Dataset excerpts
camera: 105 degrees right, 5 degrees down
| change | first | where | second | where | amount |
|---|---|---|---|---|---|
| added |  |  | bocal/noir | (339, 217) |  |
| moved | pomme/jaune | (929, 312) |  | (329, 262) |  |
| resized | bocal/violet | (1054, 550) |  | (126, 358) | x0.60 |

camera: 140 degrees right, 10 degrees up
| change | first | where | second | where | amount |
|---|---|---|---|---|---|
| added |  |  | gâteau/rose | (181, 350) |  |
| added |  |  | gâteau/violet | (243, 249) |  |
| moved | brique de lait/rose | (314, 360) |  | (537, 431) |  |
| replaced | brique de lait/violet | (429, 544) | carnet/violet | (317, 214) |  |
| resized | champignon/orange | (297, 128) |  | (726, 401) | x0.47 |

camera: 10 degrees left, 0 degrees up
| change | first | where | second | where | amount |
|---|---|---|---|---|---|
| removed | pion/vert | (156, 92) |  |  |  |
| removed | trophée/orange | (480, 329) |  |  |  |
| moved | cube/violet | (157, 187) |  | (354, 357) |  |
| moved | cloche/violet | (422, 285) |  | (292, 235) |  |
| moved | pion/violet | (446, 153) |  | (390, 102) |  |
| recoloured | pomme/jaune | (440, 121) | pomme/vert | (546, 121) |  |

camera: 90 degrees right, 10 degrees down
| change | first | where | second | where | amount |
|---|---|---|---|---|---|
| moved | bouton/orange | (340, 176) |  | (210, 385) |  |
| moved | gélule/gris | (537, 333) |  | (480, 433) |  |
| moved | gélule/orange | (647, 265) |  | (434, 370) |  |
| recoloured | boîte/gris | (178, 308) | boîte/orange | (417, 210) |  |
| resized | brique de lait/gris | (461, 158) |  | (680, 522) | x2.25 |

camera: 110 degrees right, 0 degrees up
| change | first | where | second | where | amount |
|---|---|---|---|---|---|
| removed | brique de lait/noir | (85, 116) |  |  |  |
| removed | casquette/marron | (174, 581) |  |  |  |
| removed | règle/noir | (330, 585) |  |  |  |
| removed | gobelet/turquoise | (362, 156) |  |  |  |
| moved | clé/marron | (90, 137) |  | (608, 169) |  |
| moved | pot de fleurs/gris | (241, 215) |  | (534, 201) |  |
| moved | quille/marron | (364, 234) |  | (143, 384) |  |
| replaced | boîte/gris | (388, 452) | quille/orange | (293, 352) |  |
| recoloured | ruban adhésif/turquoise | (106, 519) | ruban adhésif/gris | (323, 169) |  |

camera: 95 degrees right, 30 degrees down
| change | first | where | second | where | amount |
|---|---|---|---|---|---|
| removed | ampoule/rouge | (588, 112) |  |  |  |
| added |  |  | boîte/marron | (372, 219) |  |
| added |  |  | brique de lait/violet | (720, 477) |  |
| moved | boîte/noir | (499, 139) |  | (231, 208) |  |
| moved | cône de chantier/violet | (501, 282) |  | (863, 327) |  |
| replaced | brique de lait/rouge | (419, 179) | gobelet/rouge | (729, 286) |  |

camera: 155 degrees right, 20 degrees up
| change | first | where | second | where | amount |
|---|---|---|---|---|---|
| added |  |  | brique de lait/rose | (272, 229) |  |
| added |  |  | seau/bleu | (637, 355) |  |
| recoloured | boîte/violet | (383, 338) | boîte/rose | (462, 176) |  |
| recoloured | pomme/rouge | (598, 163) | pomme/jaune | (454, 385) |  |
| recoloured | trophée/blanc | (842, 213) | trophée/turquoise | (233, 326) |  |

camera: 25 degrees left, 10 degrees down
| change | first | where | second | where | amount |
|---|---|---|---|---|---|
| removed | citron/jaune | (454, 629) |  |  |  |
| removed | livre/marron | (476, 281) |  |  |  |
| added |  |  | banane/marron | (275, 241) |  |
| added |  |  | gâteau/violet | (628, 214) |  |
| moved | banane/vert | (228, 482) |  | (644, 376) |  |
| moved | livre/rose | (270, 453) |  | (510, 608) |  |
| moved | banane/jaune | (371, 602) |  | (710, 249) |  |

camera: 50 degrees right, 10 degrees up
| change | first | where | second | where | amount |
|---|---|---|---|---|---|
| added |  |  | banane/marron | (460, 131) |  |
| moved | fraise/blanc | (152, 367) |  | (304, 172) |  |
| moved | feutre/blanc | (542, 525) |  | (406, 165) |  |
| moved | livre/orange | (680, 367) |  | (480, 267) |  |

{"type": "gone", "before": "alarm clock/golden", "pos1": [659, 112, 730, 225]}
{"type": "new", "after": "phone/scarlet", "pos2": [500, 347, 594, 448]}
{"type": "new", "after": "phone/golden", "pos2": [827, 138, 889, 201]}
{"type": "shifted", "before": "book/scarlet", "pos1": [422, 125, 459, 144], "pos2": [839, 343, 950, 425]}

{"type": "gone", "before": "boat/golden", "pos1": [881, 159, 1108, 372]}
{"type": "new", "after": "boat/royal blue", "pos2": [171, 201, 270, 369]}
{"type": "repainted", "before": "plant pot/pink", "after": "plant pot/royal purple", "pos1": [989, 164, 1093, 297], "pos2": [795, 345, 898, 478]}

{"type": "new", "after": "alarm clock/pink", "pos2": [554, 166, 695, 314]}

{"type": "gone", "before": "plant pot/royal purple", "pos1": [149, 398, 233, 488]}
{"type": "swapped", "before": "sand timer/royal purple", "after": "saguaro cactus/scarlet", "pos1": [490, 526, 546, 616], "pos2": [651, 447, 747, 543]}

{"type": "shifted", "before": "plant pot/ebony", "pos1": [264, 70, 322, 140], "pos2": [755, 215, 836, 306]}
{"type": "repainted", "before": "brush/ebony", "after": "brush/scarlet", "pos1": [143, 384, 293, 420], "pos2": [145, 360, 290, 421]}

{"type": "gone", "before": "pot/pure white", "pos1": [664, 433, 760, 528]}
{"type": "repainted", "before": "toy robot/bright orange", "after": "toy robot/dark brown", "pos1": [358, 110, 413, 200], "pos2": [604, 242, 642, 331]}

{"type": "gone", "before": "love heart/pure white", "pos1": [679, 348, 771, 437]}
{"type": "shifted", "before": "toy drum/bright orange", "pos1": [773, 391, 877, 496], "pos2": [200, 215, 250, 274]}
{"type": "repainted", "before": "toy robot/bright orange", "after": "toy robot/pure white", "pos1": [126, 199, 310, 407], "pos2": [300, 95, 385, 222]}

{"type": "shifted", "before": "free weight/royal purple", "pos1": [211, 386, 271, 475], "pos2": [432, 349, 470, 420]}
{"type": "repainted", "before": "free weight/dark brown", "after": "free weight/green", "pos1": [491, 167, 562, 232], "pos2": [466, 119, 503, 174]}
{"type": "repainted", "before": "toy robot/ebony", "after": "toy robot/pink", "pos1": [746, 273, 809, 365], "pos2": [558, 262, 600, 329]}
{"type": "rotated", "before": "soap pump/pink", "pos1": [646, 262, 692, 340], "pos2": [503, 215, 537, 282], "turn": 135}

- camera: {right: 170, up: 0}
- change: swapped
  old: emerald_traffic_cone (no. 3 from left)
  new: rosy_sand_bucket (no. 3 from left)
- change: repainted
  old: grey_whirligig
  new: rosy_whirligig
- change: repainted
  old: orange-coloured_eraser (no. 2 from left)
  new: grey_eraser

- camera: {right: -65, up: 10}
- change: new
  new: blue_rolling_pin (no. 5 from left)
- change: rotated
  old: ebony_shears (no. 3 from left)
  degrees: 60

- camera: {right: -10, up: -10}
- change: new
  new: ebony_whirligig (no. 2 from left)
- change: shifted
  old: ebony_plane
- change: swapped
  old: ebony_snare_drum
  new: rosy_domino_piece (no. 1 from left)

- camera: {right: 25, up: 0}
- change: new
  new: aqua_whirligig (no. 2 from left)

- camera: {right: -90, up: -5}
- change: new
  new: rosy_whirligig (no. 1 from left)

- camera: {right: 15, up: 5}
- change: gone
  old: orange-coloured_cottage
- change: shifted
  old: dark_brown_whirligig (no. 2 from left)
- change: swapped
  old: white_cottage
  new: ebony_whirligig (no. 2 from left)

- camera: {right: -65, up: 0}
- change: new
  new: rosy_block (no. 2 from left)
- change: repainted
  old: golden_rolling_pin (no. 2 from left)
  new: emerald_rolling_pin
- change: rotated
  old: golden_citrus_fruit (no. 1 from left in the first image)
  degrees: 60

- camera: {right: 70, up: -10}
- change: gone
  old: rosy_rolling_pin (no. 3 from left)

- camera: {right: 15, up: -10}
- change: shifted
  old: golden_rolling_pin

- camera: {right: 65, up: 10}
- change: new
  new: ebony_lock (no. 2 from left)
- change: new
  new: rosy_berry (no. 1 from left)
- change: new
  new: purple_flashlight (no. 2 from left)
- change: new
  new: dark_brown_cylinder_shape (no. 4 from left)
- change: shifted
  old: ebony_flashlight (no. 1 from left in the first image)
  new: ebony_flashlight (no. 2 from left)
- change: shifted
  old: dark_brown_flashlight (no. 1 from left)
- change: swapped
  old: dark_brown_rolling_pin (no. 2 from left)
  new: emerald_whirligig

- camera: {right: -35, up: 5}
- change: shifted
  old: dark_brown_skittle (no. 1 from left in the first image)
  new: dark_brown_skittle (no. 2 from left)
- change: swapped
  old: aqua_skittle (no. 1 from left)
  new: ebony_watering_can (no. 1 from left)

▶ _Task description_
Copy each line of the data that contains the word "phone", leaving the other lines out.

▶ _Exercise output_
{"type": "new", "after": "phone/scarlet", "pos2": [500, 347, 594, 448]}
{"type": "new", "after": "phone/golden", "pos2": [827, 138, 889, 201]}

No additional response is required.